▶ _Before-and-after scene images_
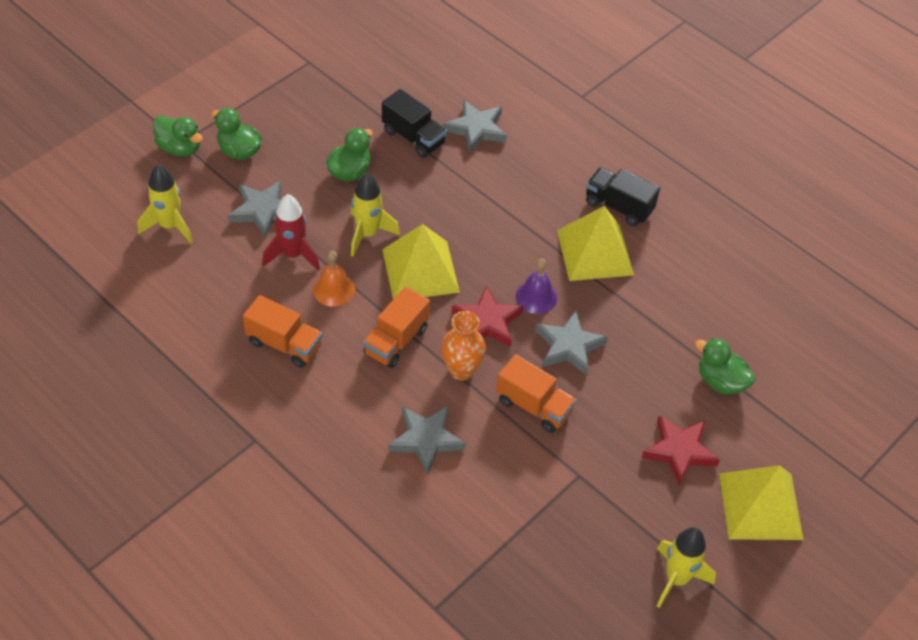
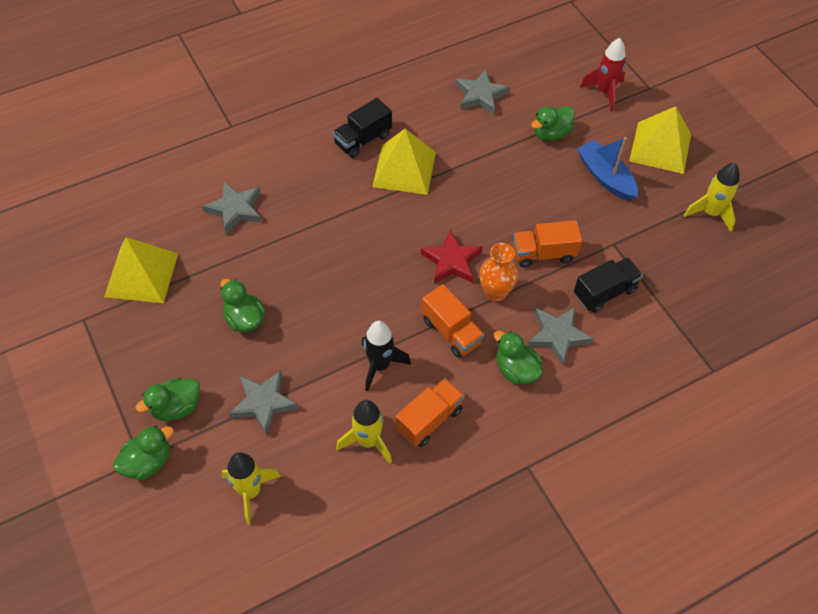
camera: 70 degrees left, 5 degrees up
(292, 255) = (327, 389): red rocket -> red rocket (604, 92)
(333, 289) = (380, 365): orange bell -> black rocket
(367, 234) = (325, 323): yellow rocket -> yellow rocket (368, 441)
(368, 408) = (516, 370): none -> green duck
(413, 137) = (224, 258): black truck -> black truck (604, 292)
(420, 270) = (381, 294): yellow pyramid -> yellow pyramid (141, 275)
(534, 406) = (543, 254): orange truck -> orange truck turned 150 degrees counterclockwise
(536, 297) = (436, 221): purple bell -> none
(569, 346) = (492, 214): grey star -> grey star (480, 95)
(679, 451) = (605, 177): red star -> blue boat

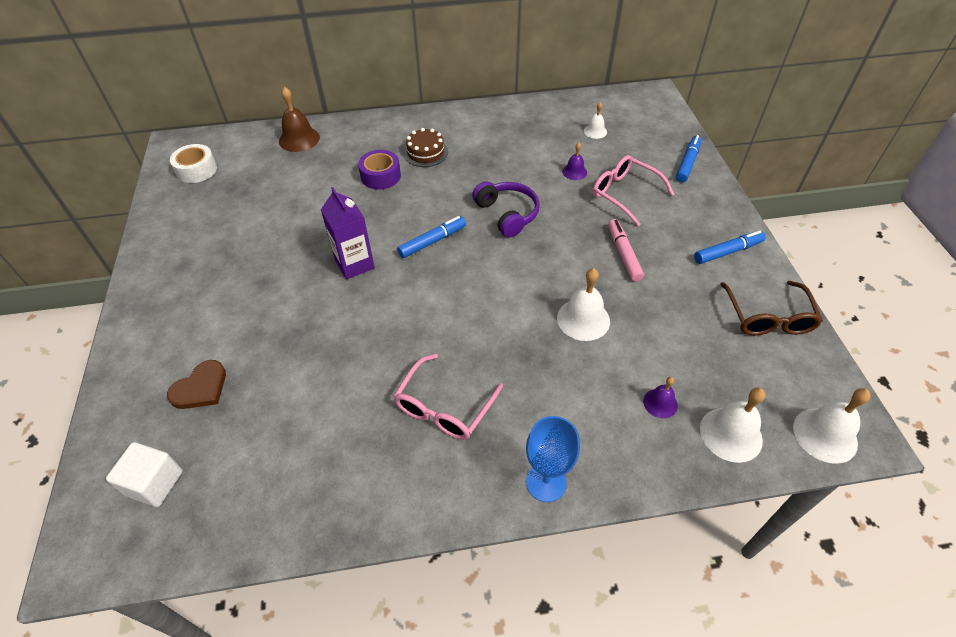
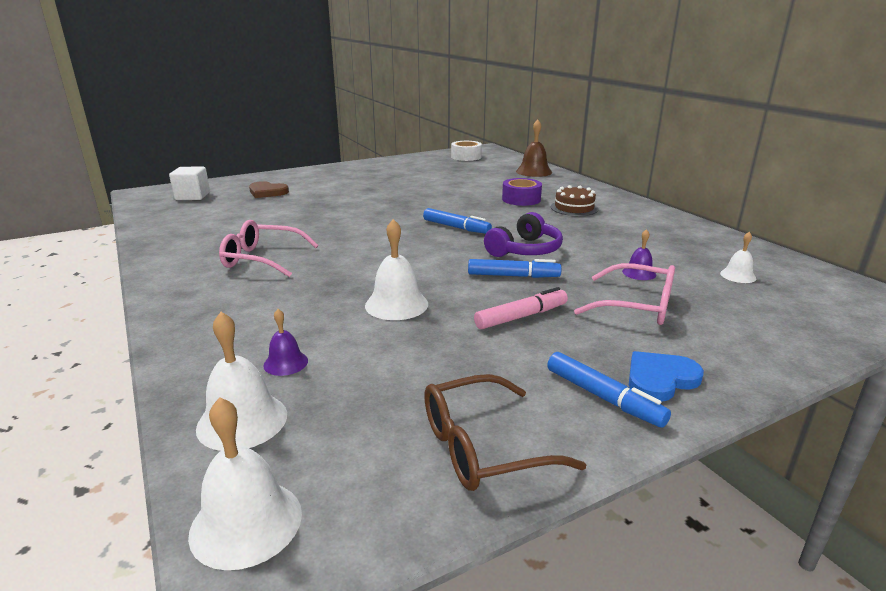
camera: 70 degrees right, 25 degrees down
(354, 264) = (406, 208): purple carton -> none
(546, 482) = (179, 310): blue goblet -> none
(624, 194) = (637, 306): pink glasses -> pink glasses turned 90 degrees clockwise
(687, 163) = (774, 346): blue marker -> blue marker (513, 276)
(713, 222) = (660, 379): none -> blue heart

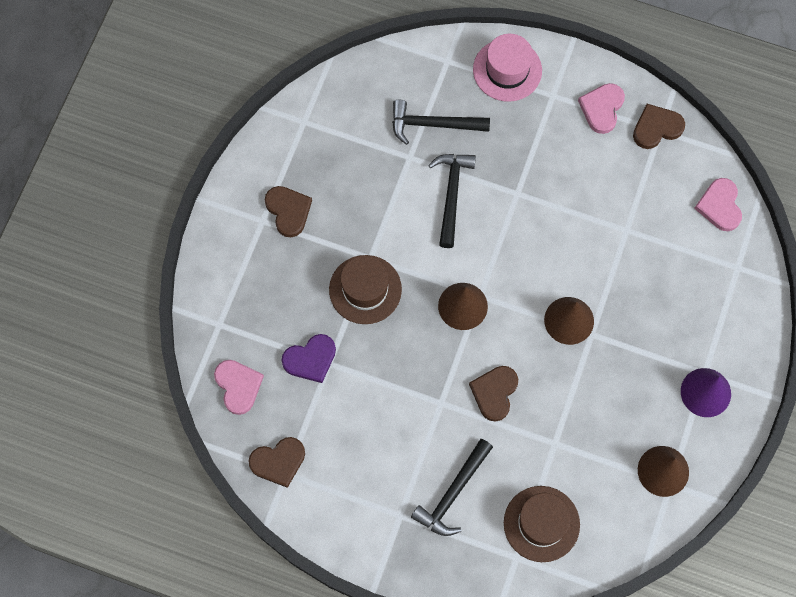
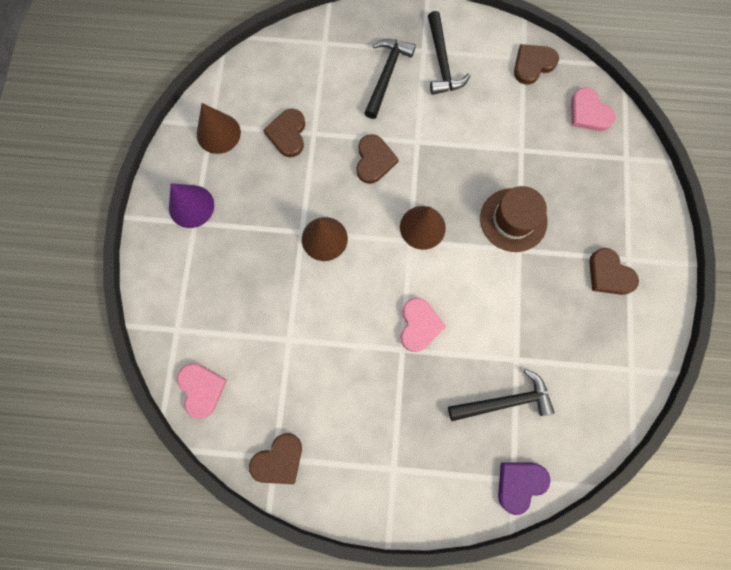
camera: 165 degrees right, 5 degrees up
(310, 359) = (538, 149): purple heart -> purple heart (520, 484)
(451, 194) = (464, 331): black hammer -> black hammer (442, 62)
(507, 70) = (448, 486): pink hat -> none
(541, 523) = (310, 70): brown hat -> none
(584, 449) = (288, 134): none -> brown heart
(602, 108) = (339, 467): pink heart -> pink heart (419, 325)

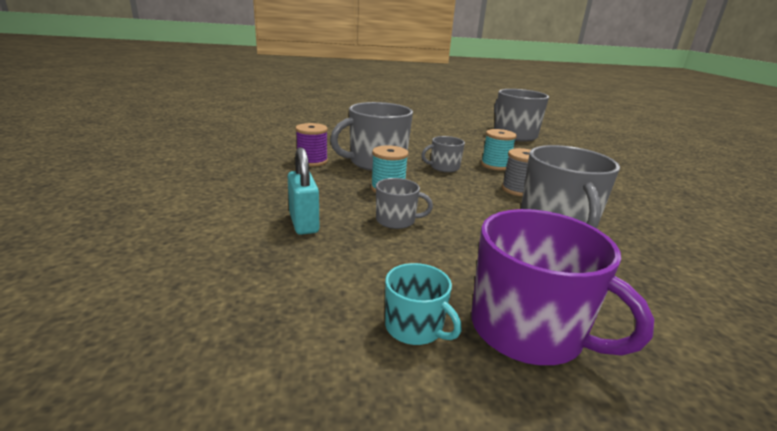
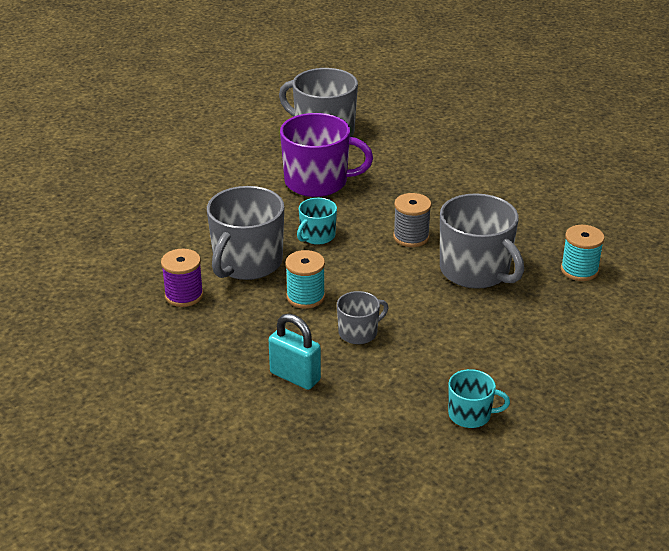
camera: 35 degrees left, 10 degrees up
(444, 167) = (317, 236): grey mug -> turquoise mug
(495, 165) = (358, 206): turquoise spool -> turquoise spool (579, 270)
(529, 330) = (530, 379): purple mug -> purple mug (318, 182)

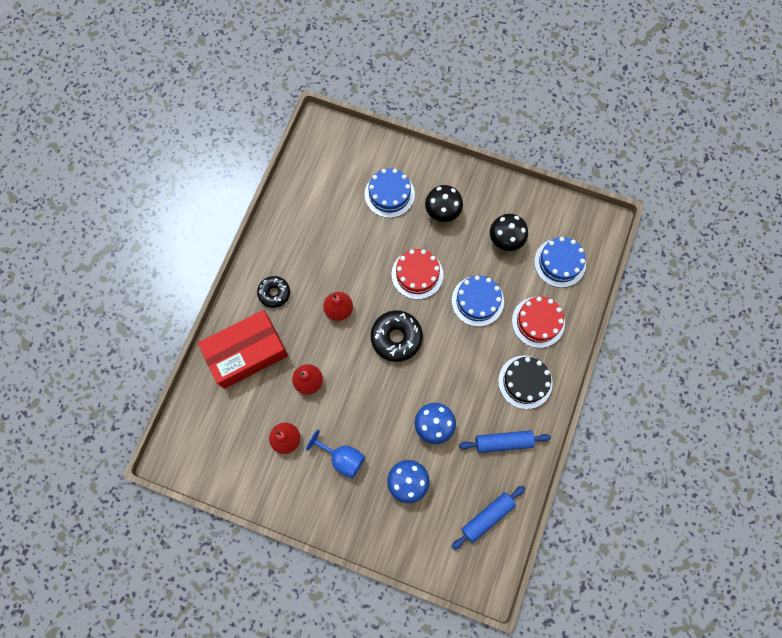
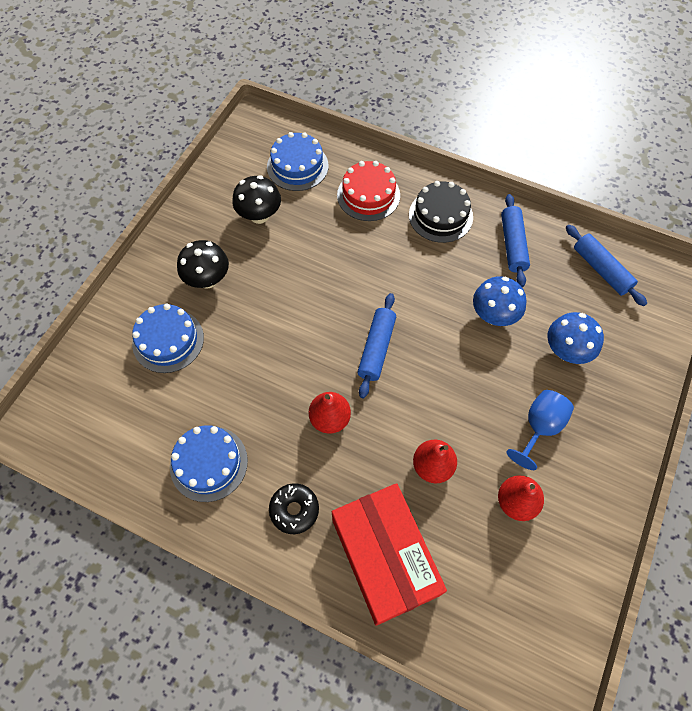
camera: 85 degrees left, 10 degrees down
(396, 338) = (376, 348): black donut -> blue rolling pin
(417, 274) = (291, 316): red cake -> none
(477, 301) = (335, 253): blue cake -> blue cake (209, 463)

▶ _Activity_
Repeat only the lines from the one holding "(451, 194) = (464, 331): black" through the last line of the data, inclusive. Keep the pictures out.

▶ _Answer box_
(451, 194) = (464, 331): black hammer -> black hammer (442, 62)
(507, 70) = (448, 486): pink hat -> none
(541, 523) = (310, 70): brown hat -> none
(584, 449) = (288, 134): none -> brown heart
(602, 108) = (339, 467): pink heart -> pink heart (419, 325)

camera: 35 degrees left, 10 degrees up
(444, 167) = (317, 236): grey mug -> turquoise mug
(495, 165) = (358, 206): turquoise spool -> turquoise spool (579, 270)
(529, 330) = (530, 379): purple mug -> purple mug (318, 182)

camera: 85 degrees left, 10 degrees down
(396, 338) = (376, 348): black donut -> blue rolling pin
(417, 274) = (291, 316): red cake -> none
(477, 301) = (335, 253): blue cake -> blue cake (209, 463)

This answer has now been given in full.